* _WHAT THE EXERCISE ASKS_: Take the listing and print it in full, exactly as given.

* _DATA FOR THIS EXERCISE_:
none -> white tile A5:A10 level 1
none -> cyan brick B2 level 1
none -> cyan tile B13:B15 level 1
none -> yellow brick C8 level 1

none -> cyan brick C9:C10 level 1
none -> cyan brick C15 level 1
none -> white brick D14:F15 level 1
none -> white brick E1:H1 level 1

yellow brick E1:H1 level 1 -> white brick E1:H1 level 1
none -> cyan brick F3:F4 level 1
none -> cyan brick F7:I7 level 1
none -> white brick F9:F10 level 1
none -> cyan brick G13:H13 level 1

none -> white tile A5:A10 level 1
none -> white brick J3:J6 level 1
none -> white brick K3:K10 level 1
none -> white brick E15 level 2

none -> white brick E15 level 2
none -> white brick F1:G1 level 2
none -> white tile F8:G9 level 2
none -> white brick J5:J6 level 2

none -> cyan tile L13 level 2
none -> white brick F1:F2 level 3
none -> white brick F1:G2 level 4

* _RESPONSE_:
none -> white tile A5:A10 level 1
none -> cyan brick B2 level 1
none -> cyan tile B13:B15 level 1
none -> yellow brick C8 level 1

none -> cyan brick C9:C10 level 1
none -> cyan brick C15 level 1
none -> white brick D14:F15 level 1
none -> white brick E1:H1 level 1

yellow brick E1:H1 level 1 -> white brick E1:H1 level 1
none -> cyan brick F3:F4 level 1
none -> cyan brick F7:I7 level 1
none -> white brick F9:F10 level 1
none -> cyan brick G13:H13 level 1

none -> white tile A5:A10 level 1
none -> white brick J3:J6 level 1
none -> white brick K3:K10 level 1
none -> white brick E15 level 2

none -> white brick E15 level 2
none -> white brick F1:G1 level 2
none -> white tile F8:G9 level 2
none -> white brick J5:J6 level 2

none -> cyan tile L13 level 2
none -> white brick F1:F2 level 3
none -> white brick F1:G2 level 4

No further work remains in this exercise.